> [Required work]: Scan the lines below for "soap" and copy the matches.

══ Exercise inputs

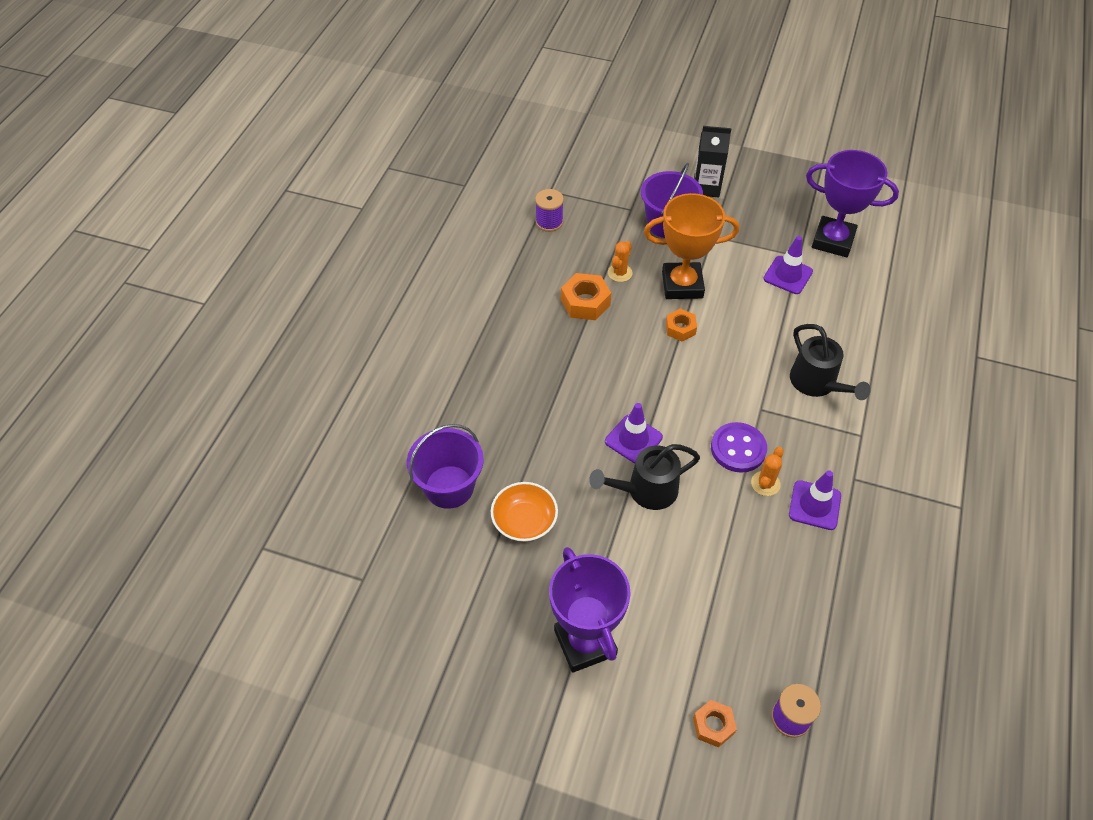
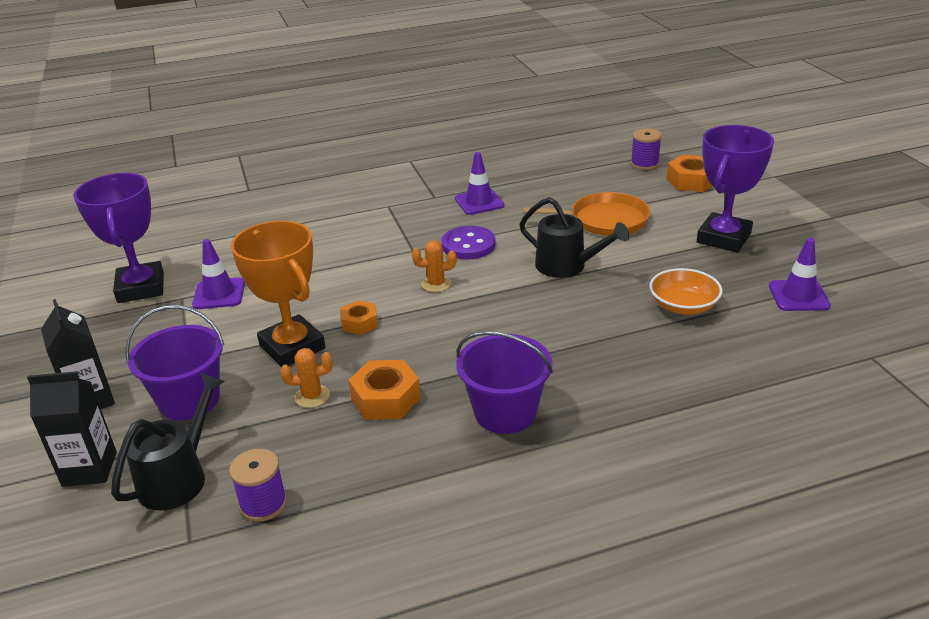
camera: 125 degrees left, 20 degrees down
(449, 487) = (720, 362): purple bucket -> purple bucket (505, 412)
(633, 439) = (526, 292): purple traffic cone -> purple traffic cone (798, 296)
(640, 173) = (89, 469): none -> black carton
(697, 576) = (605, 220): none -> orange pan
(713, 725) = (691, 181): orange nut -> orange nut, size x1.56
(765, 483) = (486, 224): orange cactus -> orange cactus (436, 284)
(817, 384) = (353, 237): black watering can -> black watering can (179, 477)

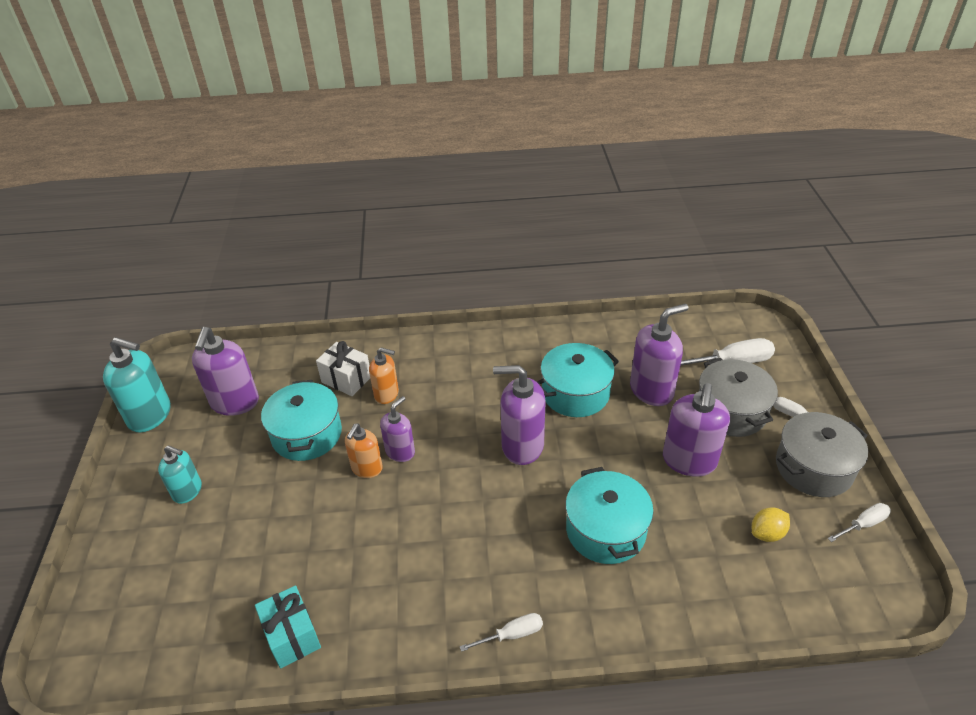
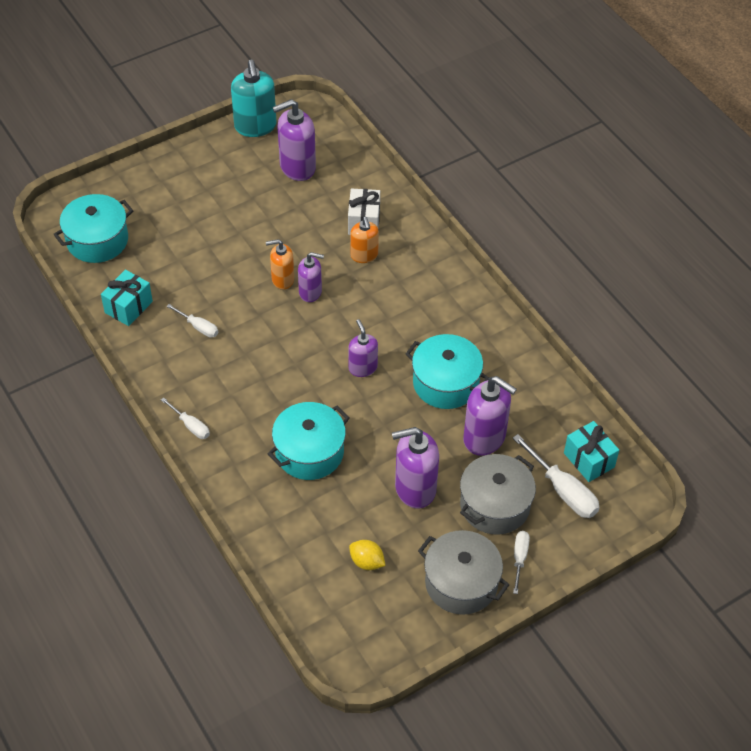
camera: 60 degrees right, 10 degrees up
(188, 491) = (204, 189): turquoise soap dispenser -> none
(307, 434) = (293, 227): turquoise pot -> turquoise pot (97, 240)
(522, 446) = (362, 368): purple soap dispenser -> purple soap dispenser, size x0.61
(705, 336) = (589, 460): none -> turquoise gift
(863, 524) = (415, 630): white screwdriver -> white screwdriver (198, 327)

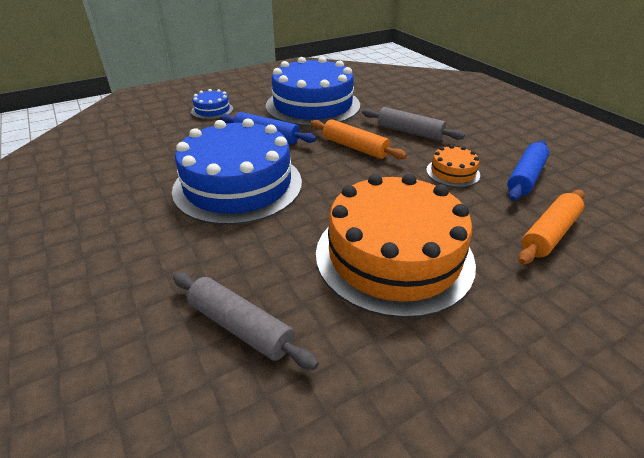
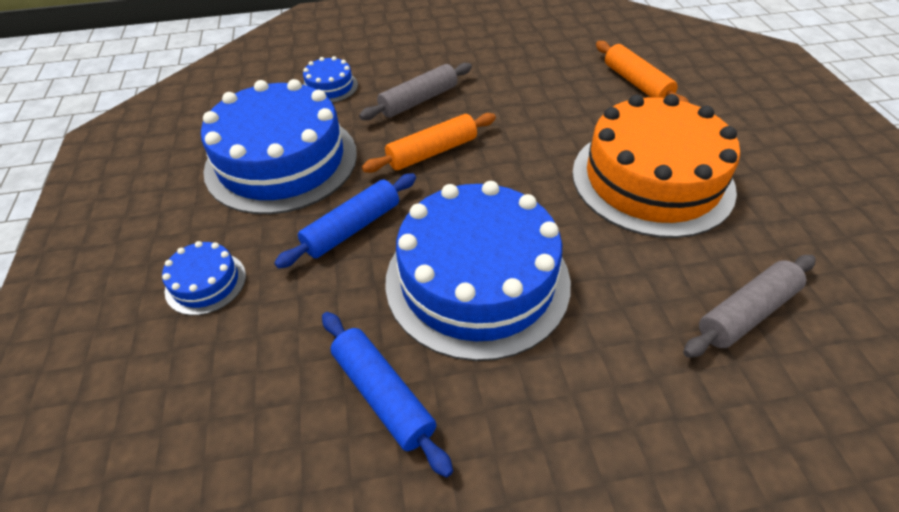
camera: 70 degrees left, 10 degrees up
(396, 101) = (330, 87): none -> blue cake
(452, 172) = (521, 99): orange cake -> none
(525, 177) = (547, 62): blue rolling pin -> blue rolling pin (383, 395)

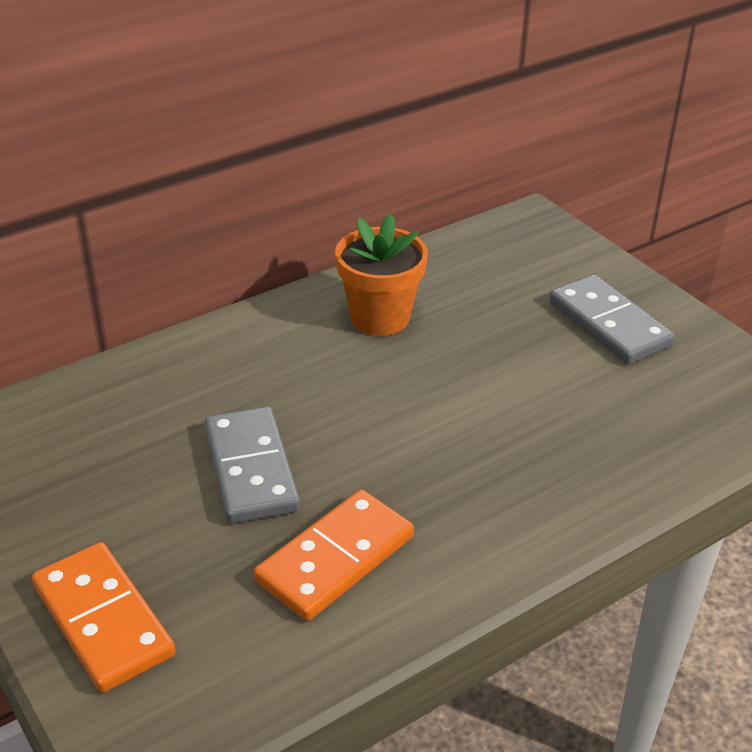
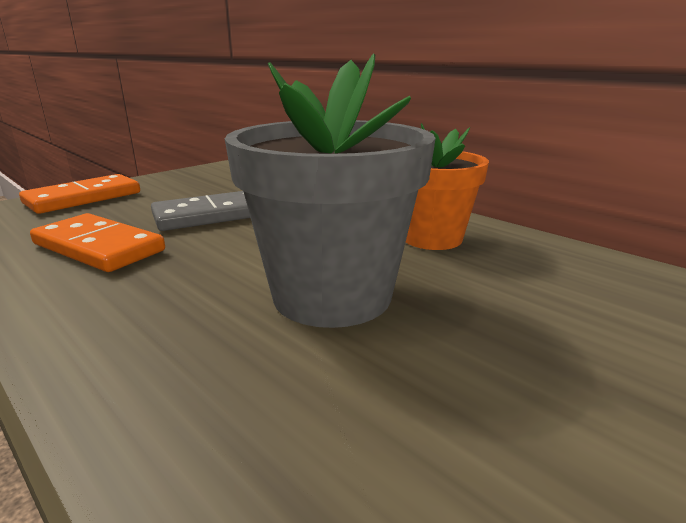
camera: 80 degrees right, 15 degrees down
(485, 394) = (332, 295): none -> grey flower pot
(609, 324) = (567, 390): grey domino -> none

════

> [Solution to this exercise]:
(188, 491) = (204, 189): turquoise soap dispenser -> none
(522, 446) = (362, 368): purple soap dispenser -> purple soap dispenser, size x0.61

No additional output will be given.